## WHAT IS BEING ASKED
What you return must be the lines of the data that hold the word "zevifil".

## TASK DATA
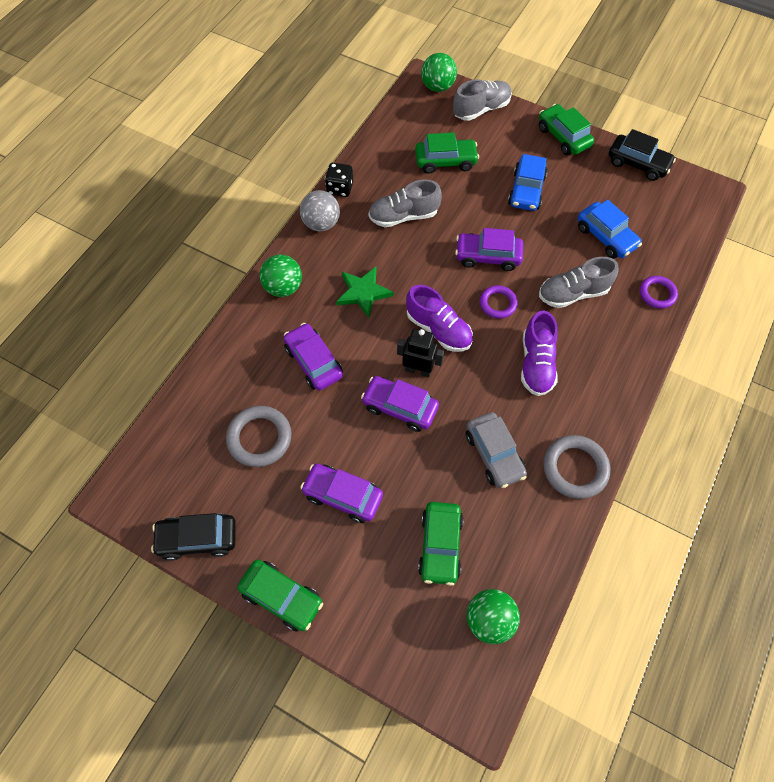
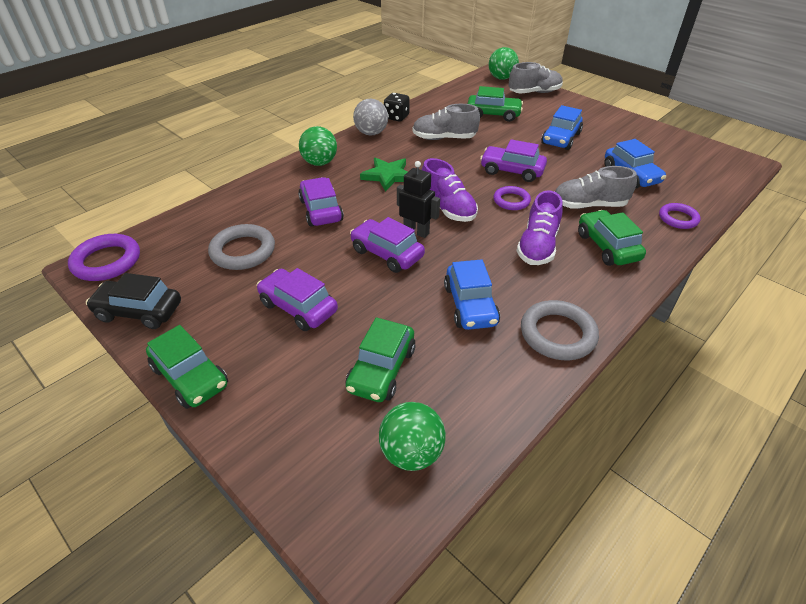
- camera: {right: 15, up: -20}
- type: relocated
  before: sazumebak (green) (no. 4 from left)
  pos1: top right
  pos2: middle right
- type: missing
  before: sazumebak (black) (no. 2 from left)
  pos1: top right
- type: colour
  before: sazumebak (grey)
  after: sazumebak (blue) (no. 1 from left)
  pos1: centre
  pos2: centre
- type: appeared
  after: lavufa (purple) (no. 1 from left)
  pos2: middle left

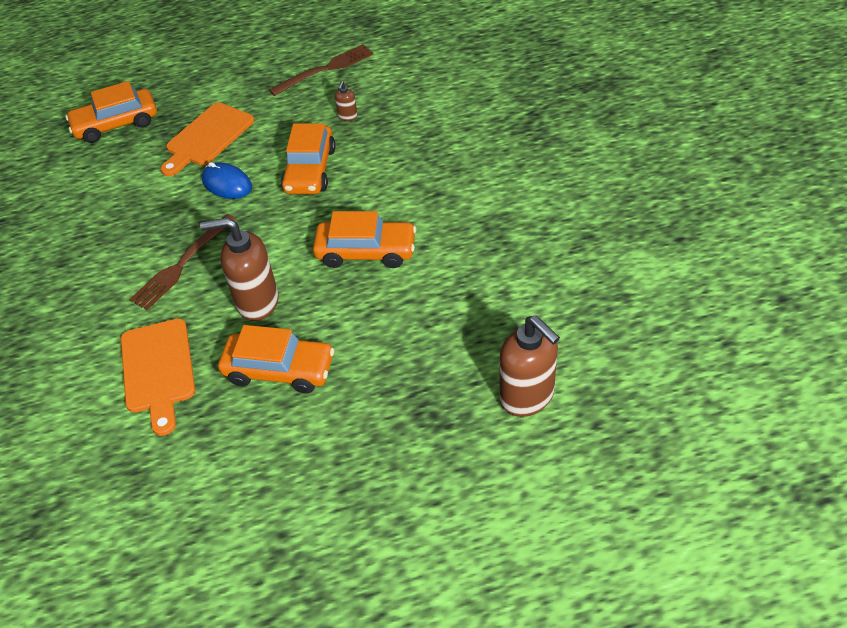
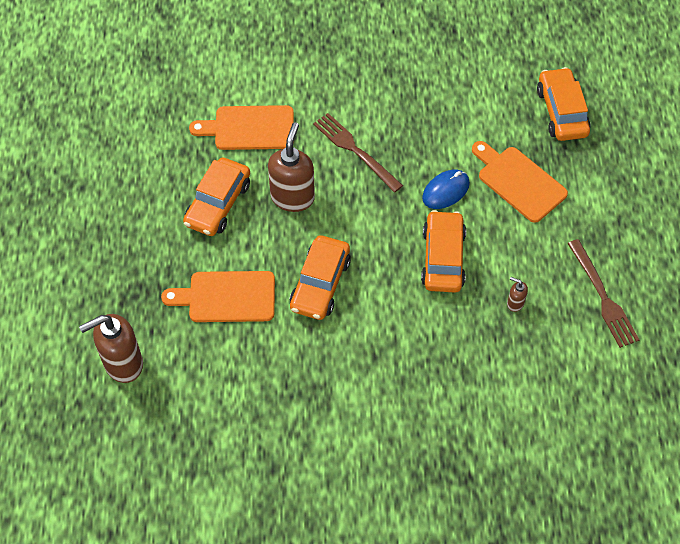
- camera: {right: 100, up: 10}
- type: spun
  before: sazumebak (orange) (no. 3 from left)
  pos1: top centre
  pos2: centre
  turn: 75
- type: appeared
  after: bubopezel (orange) (no. 1 from left)
  pos2: middle left

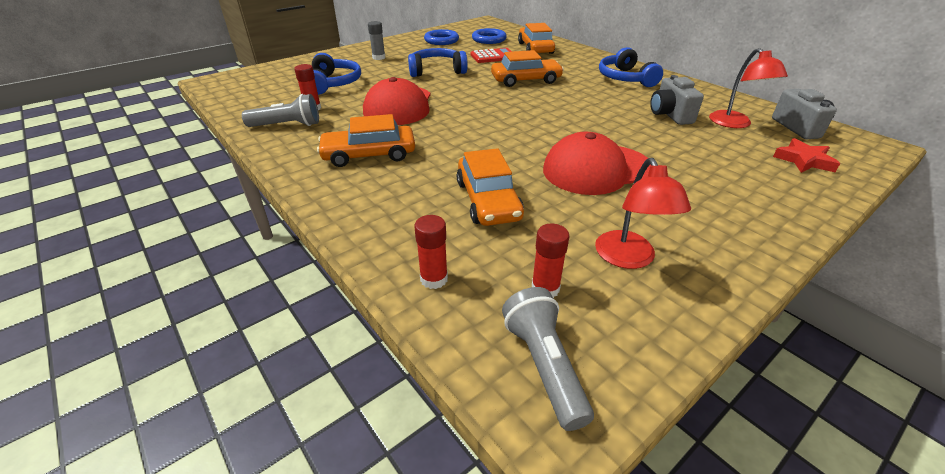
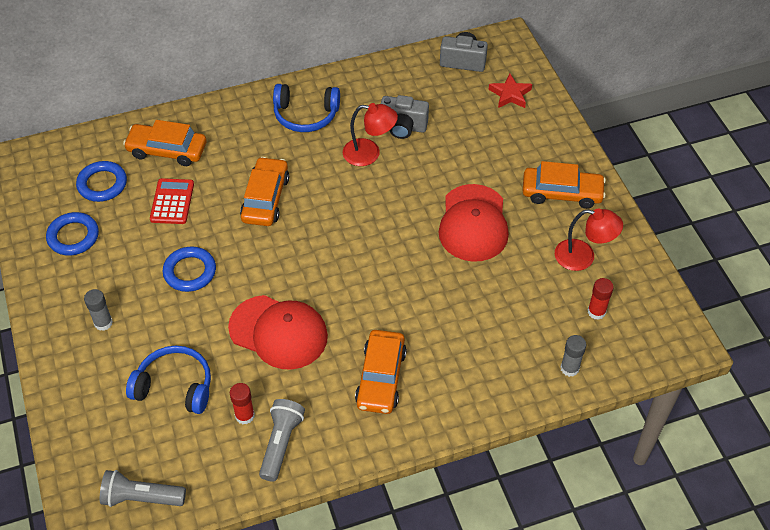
- camera: {right: -70, up: 15}
- type: exchanged
  before: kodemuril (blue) (no. 2 from left)
  after: lavufa (blue) (no. 3 from left)
  pos1: top centre
  pos2: middle left
- type: relocated
  before: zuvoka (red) (no. 2 from left in the first image)
  after: zuvoka (red) (no. 1 from left)
  pos1: top right
  pos2: top centre
- type: relocated
  before: sazumebak (orange) (no. 2 from left in the first image)
  after: sazumebak (orange) (no. 4 from left)
  pos1: centre
  pos2: middle right
- type: colour
  before: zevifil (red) (no. 2 from left)
  after: zevifil (grey) (no. 2 from left)
  pos1: centre
  pos2: bottom right
- type: relocated
  before: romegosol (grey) (no. 2 from left in the first image)
  after: romegosol (grey) (no. 1 from left)
  pos1: bottom centre
  pos2: bottom left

## ANSWER TO THIS PROBLEM
  before: zevifil (red) (no. 2 from left)
  after: zevifil (grey) (no. 2 from left)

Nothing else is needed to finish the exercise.